*** Input material ***
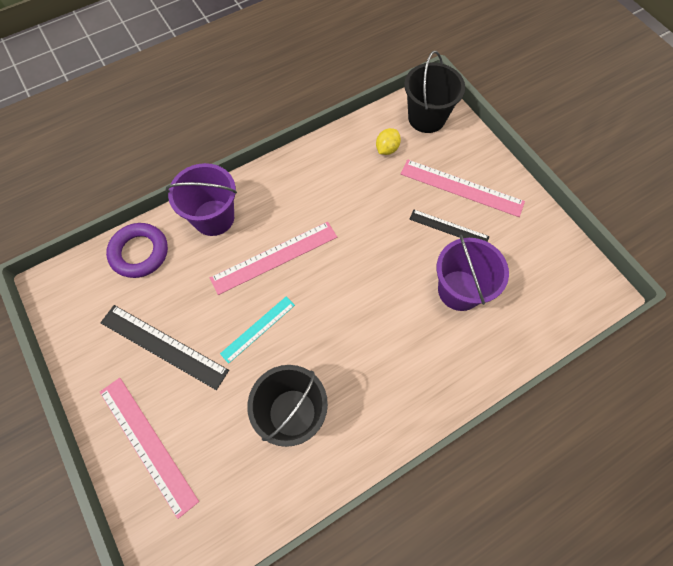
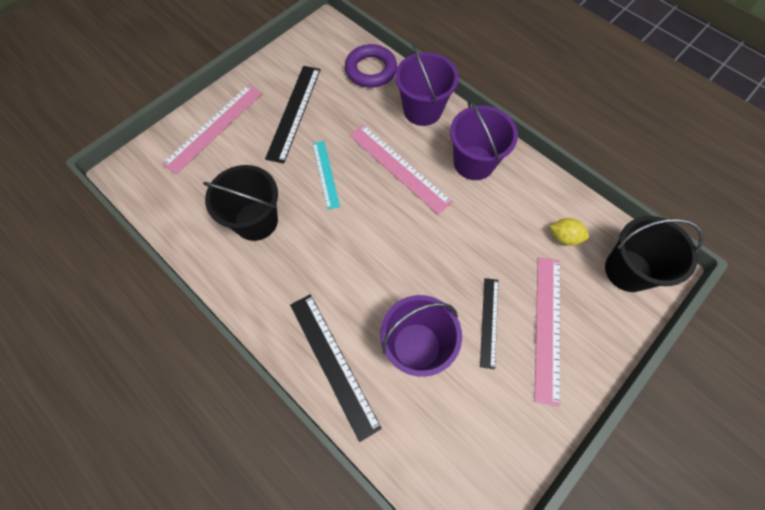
camera: 75 degrees right, 0 degrees up
turquoise ruler [220,297,295,364] -> turquoise ruler turned 45 degrees clockwise [312,141,340,210]
none -> black ruler [290,294,382,442]
none -> purple bucket [450,100,518,180]

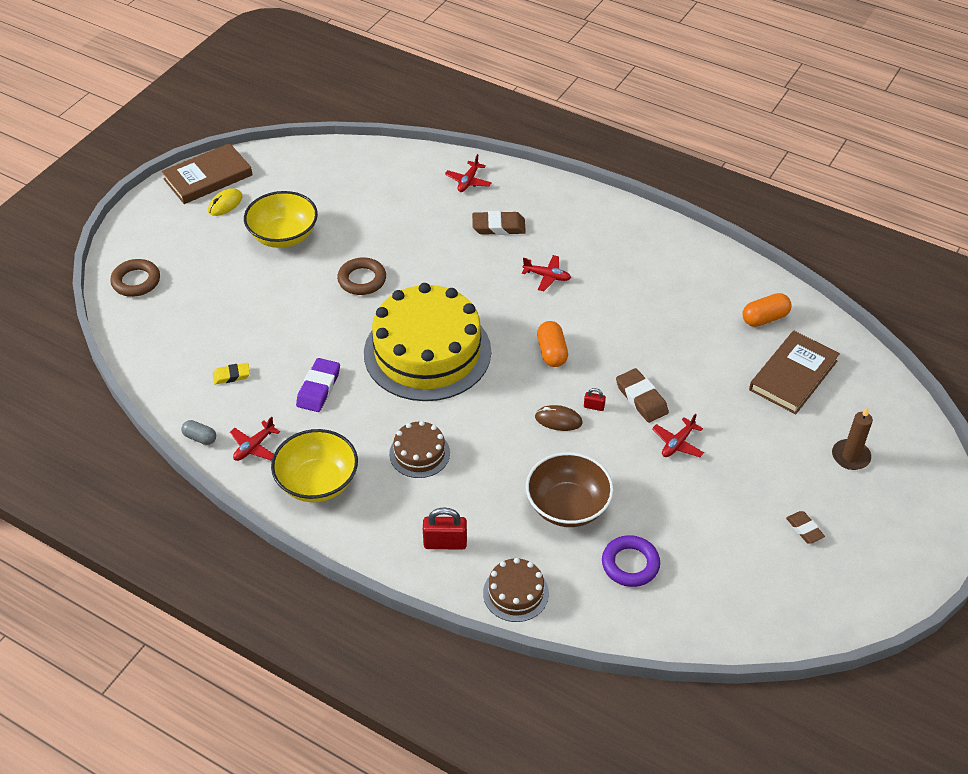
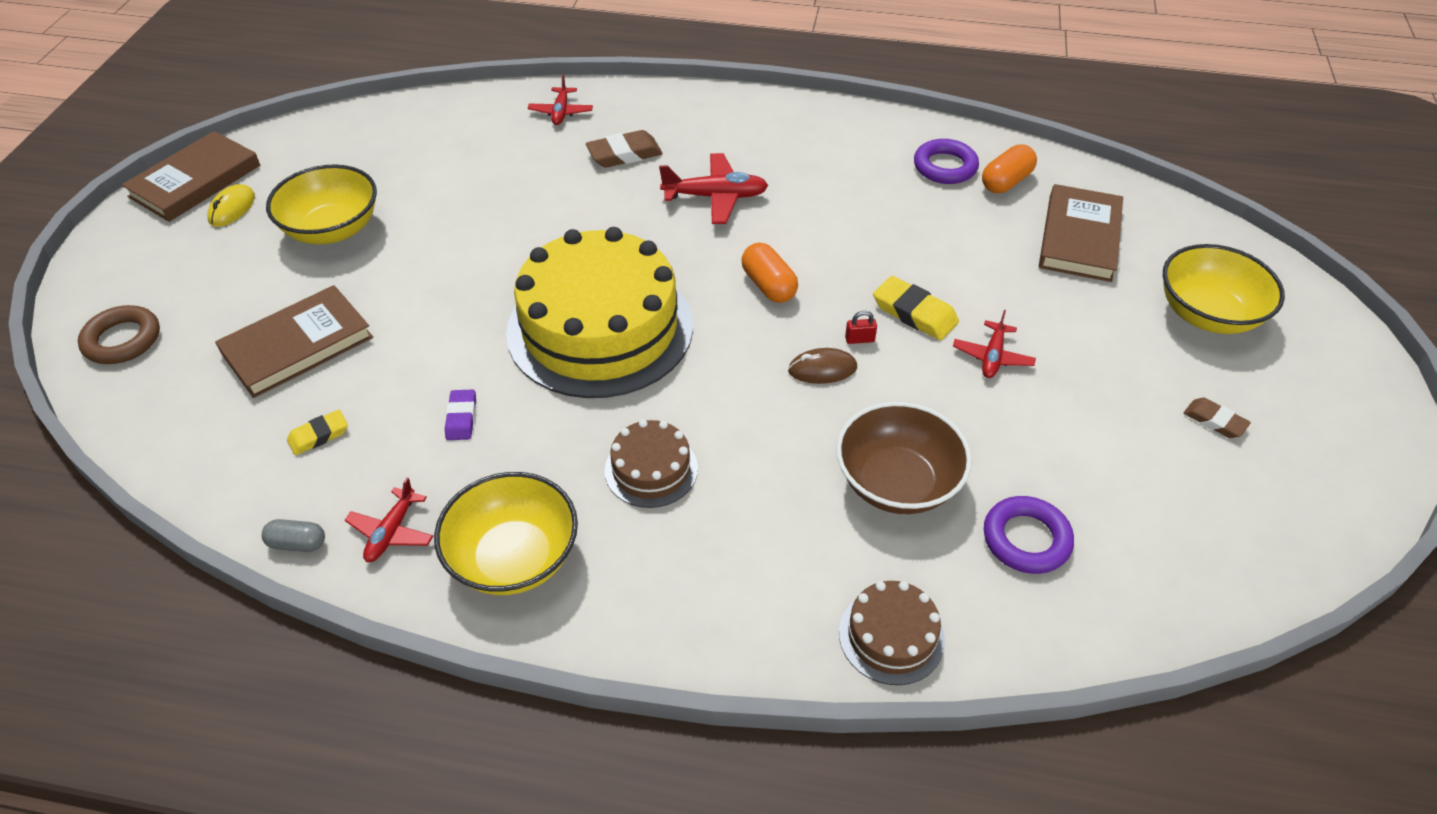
camera: 20 degrees left, 0 degrees up
purple eraser [296,358,340,412] -> purple eraser [445,390,476,440], size x0.63
brown ring [337,257,386,295] -> none
red padlock [423,508,467,550] -> none
red plane [522,255,571,291] -> red plane [659,153,769,224], size x1.57
brown eraser [616,368,669,423] -> yellow eraser [873,276,959,340]
brown candle [832,407,873,470] -> yellow bowl [1163,244,1285,334]
none -> brown book [215,285,373,398]
none -> purple ring [914,139,979,184]

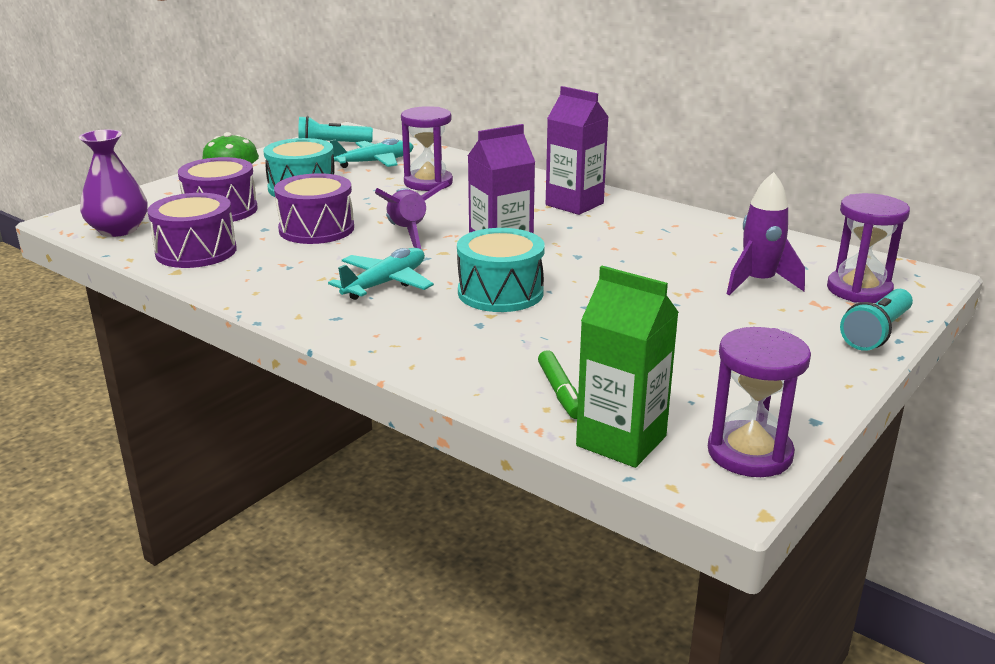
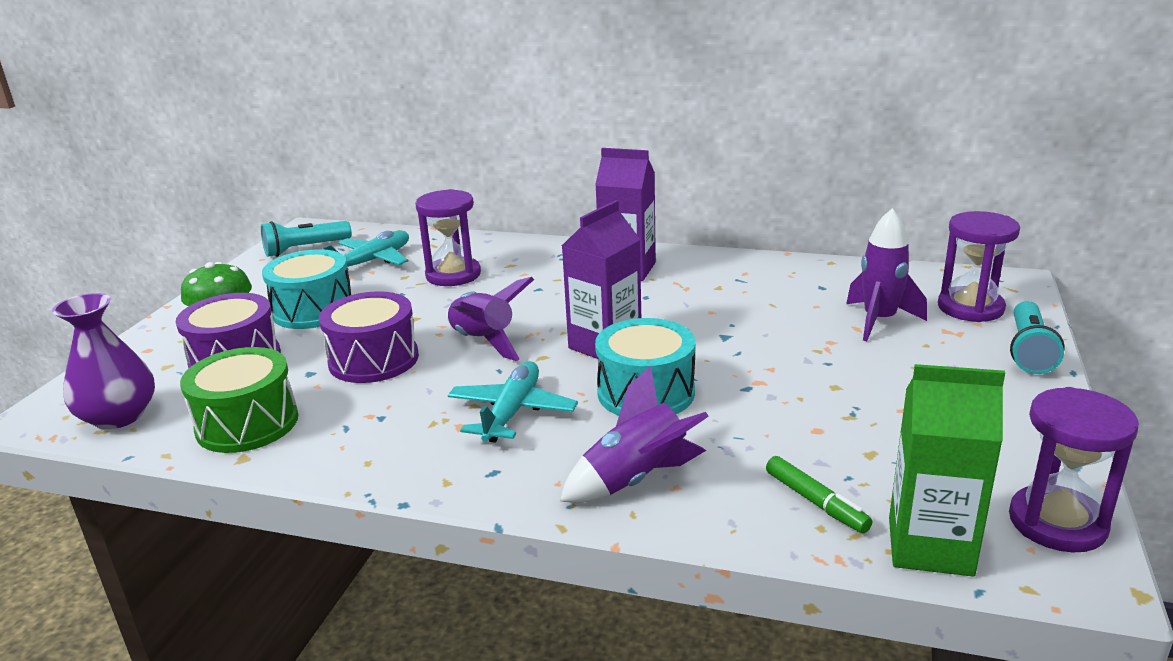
camera: 20 degrees left, 0 degrees up
purple drum [147,193,237,268] -> green drum [180,347,298,453]
none -> purple rocket [560,365,709,503]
***
# Action item
Each line above must be set down exactly, though no picture should be carried over.

# Written response
camera: 75 degrees right, 0 degrees up
turquoise ruler [220,297,295,364] -> turquoise ruler turned 45 degrees clockwise [312,141,340,210]
none -> black ruler [290,294,382,442]
none -> purple bucket [450,100,518,180]

camera: 20 degrees left, 0 degrees up
purple eraser [296,358,340,412] -> purple eraser [445,390,476,440], size x0.63
brown ring [337,257,386,295] -> none
red padlock [423,508,467,550] -> none
red plane [522,255,571,291] -> red plane [659,153,769,224], size x1.57
brown eraser [616,368,669,423] -> yellow eraser [873,276,959,340]
brown candle [832,407,873,470] -> yellow bowl [1163,244,1285,334]
none -> brown book [215,285,373,398]
none -> purple ring [914,139,979,184]

camera: 20 degrees left, 0 degrees up
purple drum [147,193,237,268] -> green drum [180,347,298,453]
none -> purple rocket [560,365,709,503]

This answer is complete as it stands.